Search the entries for the word "ellipse". Copy every line where it turns up.

★ ★ ★

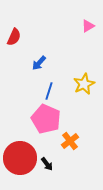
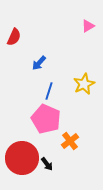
red circle: moved 2 px right
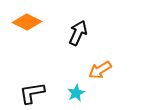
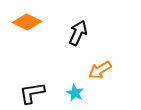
cyan star: moved 1 px left; rotated 18 degrees counterclockwise
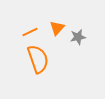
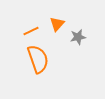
orange triangle: moved 4 px up
orange line: moved 1 px right, 1 px up
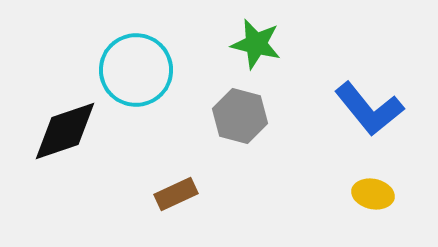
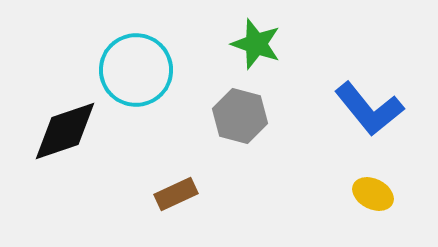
green star: rotated 6 degrees clockwise
yellow ellipse: rotated 15 degrees clockwise
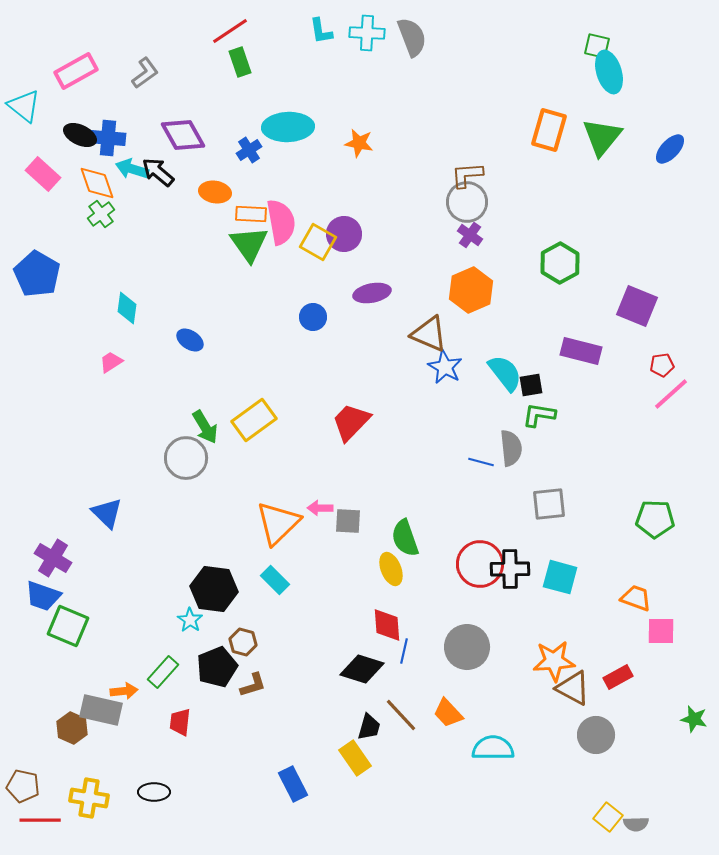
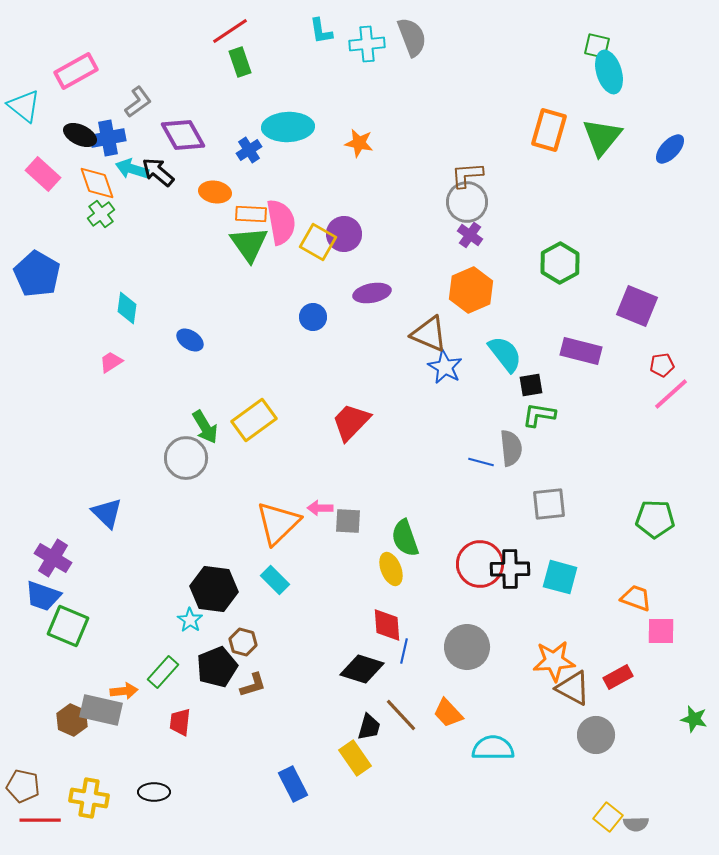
cyan cross at (367, 33): moved 11 px down; rotated 8 degrees counterclockwise
gray L-shape at (145, 73): moved 7 px left, 29 px down
blue cross at (108, 138): rotated 16 degrees counterclockwise
cyan semicircle at (505, 373): moved 19 px up
brown hexagon at (72, 728): moved 8 px up
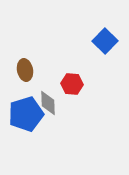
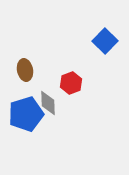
red hexagon: moved 1 px left, 1 px up; rotated 25 degrees counterclockwise
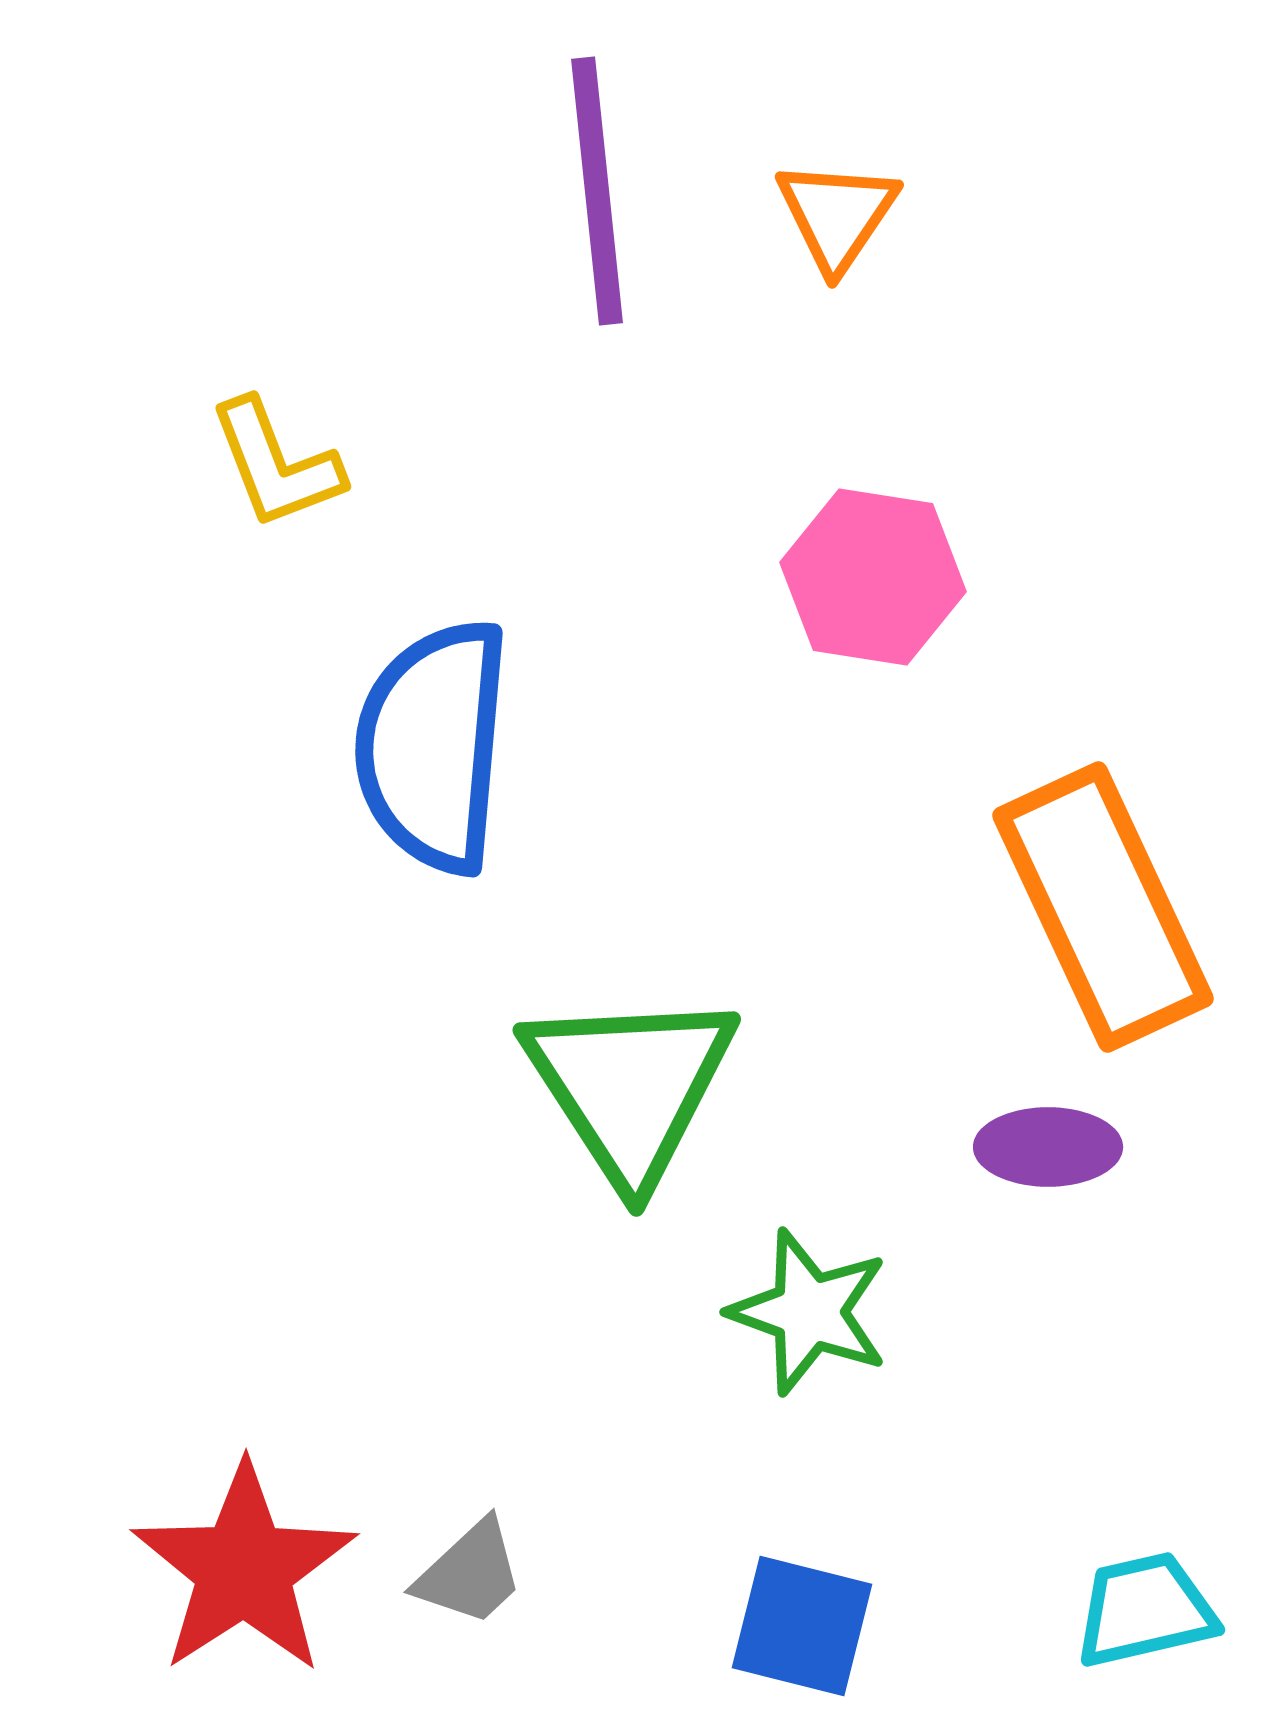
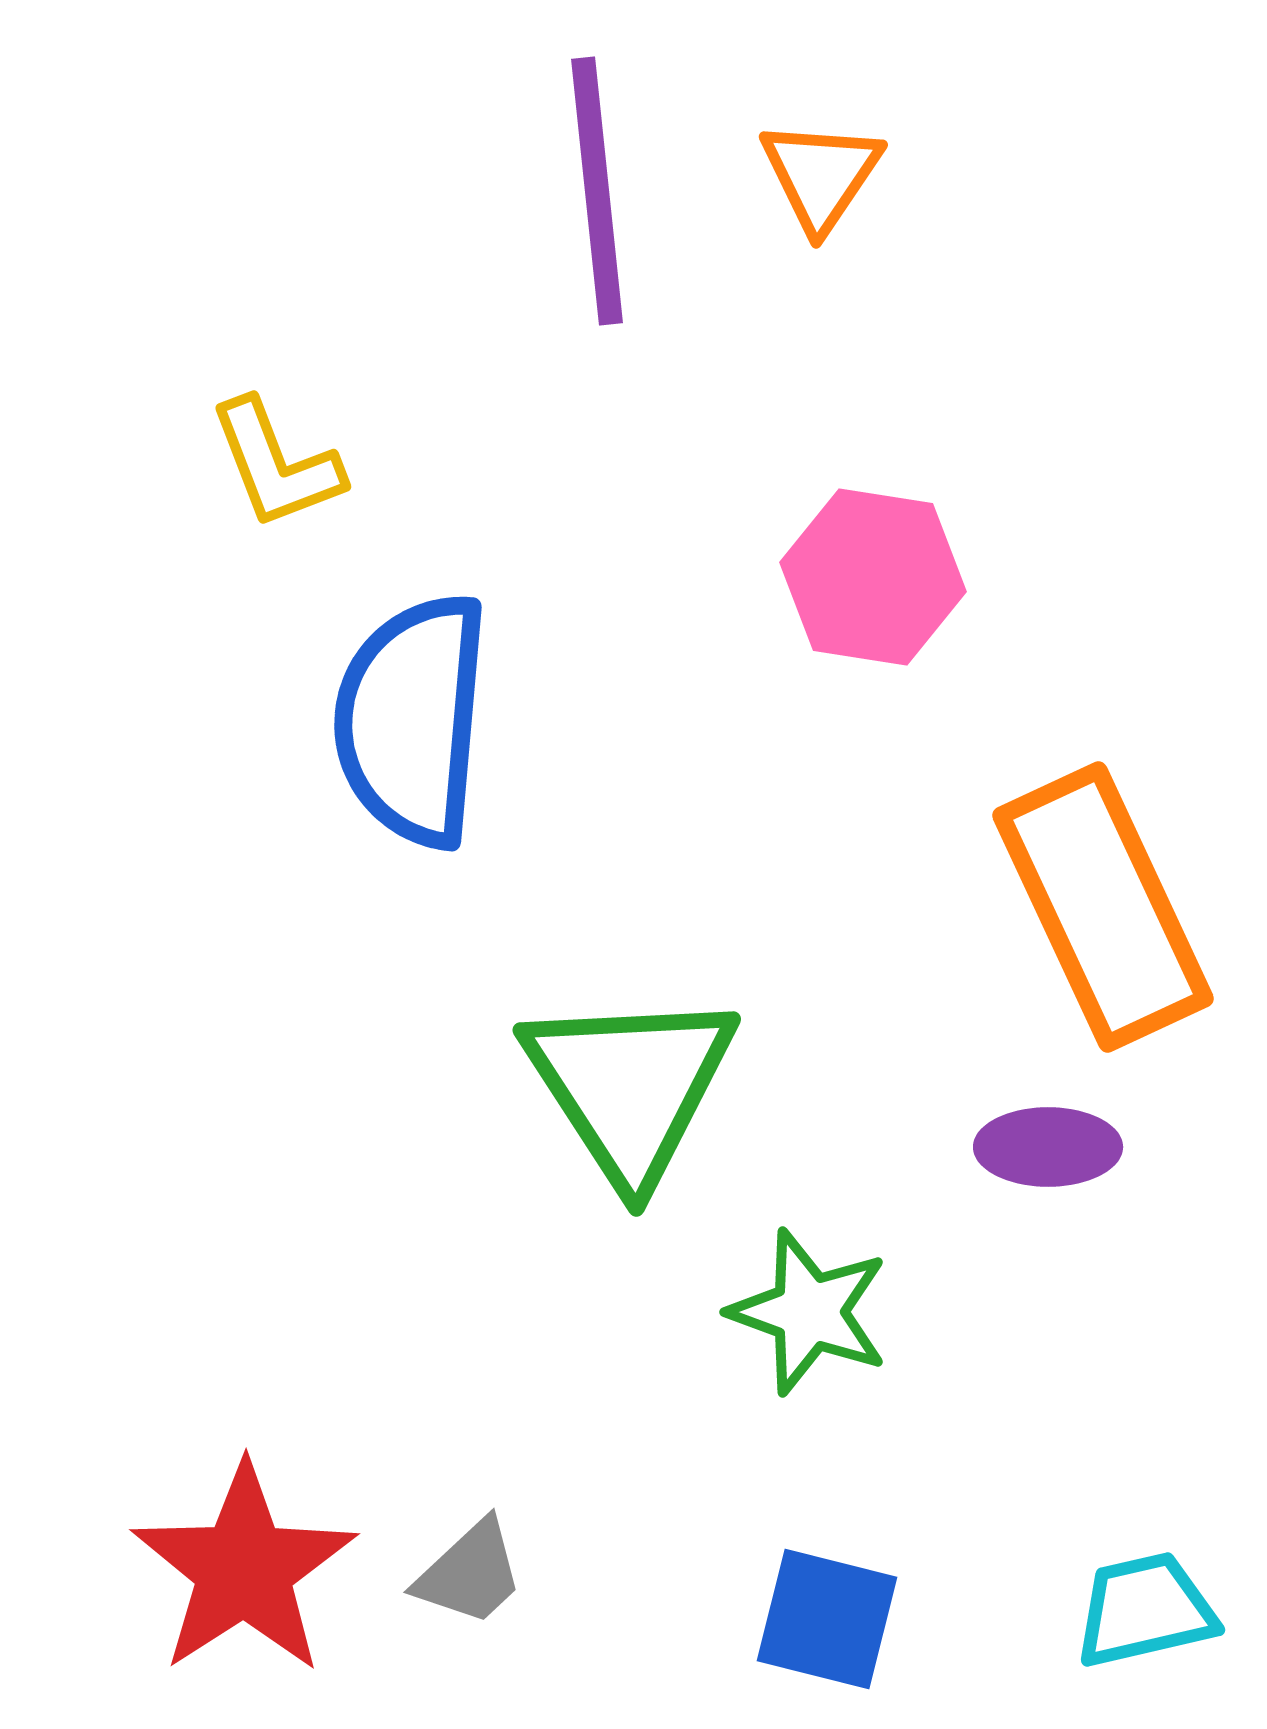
orange triangle: moved 16 px left, 40 px up
blue semicircle: moved 21 px left, 26 px up
blue square: moved 25 px right, 7 px up
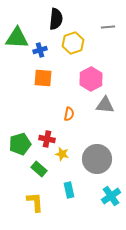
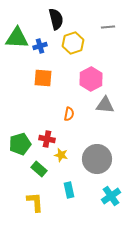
black semicircle: rotated 20 degrees counterclockwise
blue cross: moved 4 px up
yellow star: moved 1 px left, 1 px down
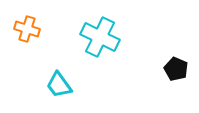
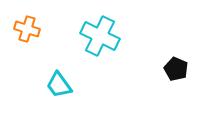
cyan cross: moved 1 px up
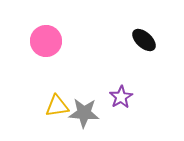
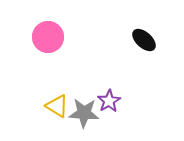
pink circle: moved 2 px right, 4 px up
purple star: moved 12 px left, 4 px down
yellow triangle: rotated 40 degrees clockwise
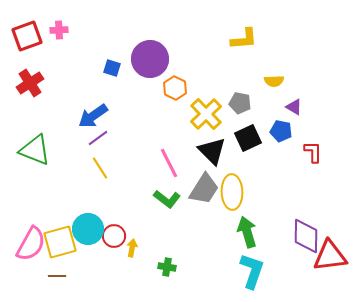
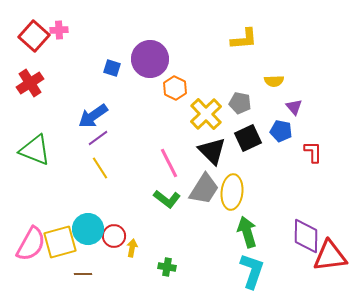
red square: moved 7 px right; rotated 28 degrees counterclockwise
purple triangle: rotated 18 degrees clockwise
yellow ellipse: rotated 8 degrees clockwise
brown line: moved 26 px right, 2 px up
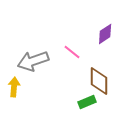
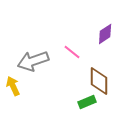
yellow arrow: moved 1 px left, 1 px up; rotated 30 degrees counterclockwise
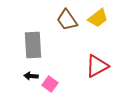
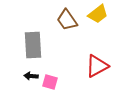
yellow trapezoid: moved 4 px up
pink square: moved 2 px up; rotated 21 degrees counterclockwise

★ ★ ★

> **The completed task**
yellow ellipse: rotated 15 degrees clockwise
yellow ellipse: rotated 8 degrees clockwise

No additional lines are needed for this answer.